- _What to produce_: Reproduce the listing below word for word and exclude any picture.

- _Dataset extract_:
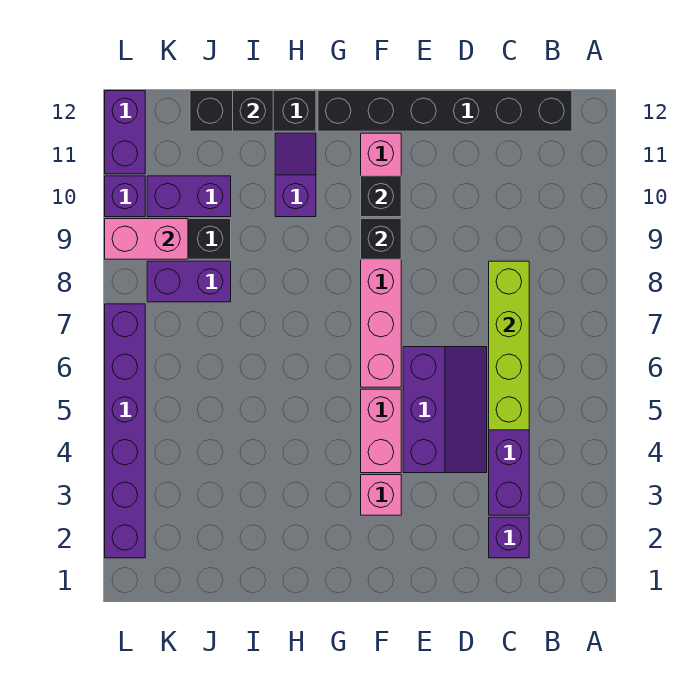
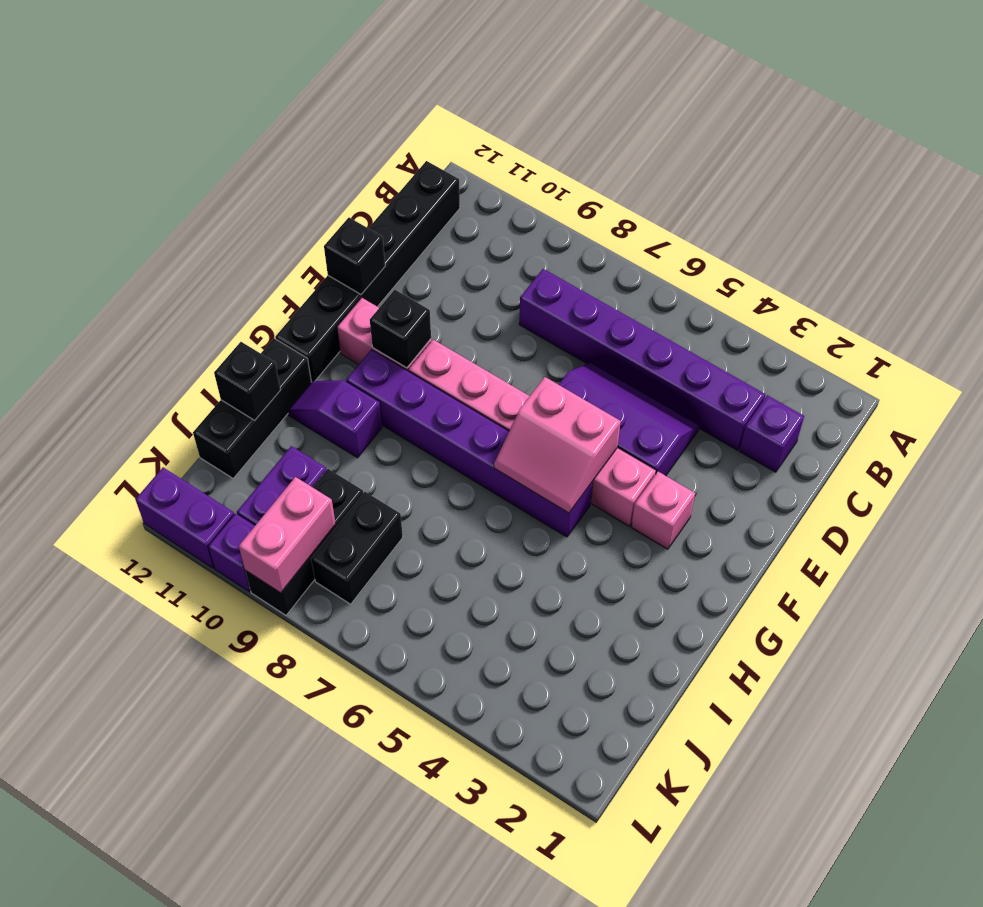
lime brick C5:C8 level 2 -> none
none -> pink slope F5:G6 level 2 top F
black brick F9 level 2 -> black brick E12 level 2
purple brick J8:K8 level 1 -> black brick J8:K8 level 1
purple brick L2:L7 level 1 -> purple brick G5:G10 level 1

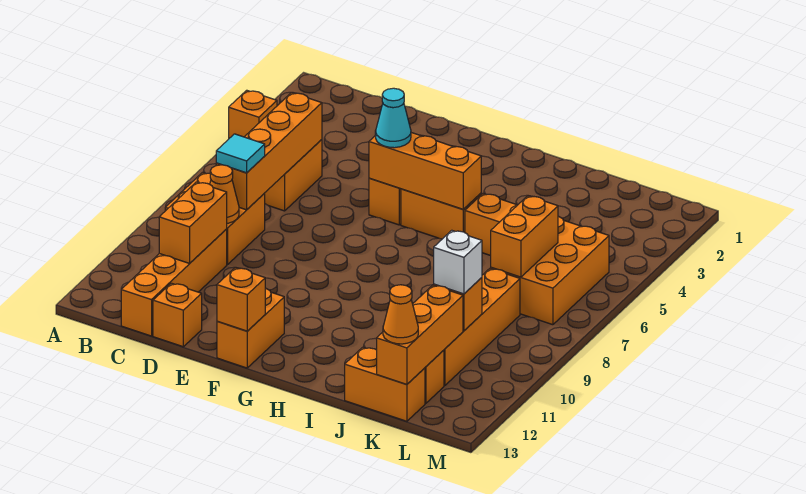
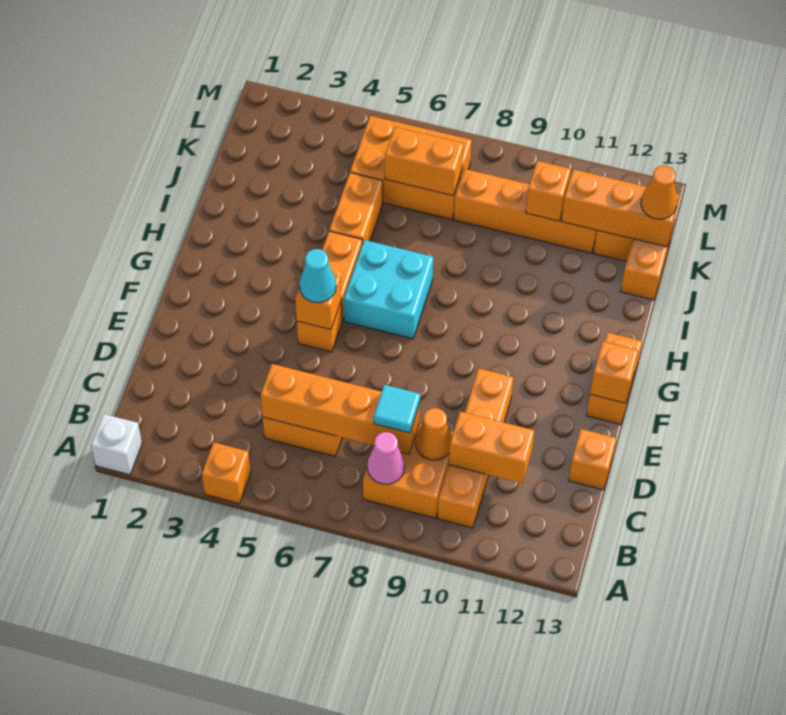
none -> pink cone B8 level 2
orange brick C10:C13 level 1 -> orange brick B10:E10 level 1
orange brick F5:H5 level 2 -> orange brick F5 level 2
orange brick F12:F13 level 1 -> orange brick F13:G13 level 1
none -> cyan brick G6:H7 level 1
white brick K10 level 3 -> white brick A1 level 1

- _Exercise answer_:
lime brick C5:C8 level 2 -> none
none -> pink slope F5:G6 level 2 top F
black brick F9 level 2 -> black brick E12 level 2
purple brick J8:K8 level 1 -> black brick J8:K8 level 1
purple brick L2:L7 level 1 -> purple brick G5:G10 level 1

none -> pink cone B8 level 2
orange brick C10:C13 level 1 -> orange brick B10:E10 level 1
orange brick F5:H5 level 2 -> orange brick F5 level 2
orange brick F12:F13 level 1 -> orange brick F13:G13 level 1
none -> cyan brick G6:H7 level 1
white brick K10 level 3 -> white brick A1 level 1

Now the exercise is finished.